Find the line with "orange diamond: (631, 75) -> (801, 63), moved" in the records below. Copy it and every line after it, up to and including the line with "blue star: (70, 549)".

[Record excerpts]:
((
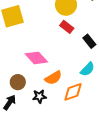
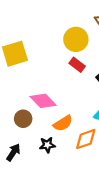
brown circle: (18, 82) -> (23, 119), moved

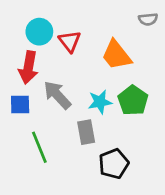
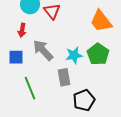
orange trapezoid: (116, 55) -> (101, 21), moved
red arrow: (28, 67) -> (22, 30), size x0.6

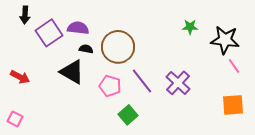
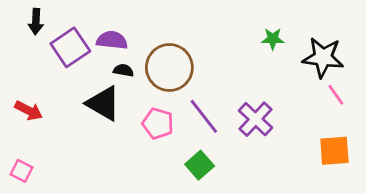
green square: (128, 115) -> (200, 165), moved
))
((
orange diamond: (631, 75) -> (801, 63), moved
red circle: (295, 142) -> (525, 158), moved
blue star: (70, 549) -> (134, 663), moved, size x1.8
))
[Answer for this exercise]:
orange diamond: (631, 75) -> (801, 63), moved
red circle: (295, 142) -> (525, 158), moved
blue star: (70, 549) -> (134, 663), moved, size x1.8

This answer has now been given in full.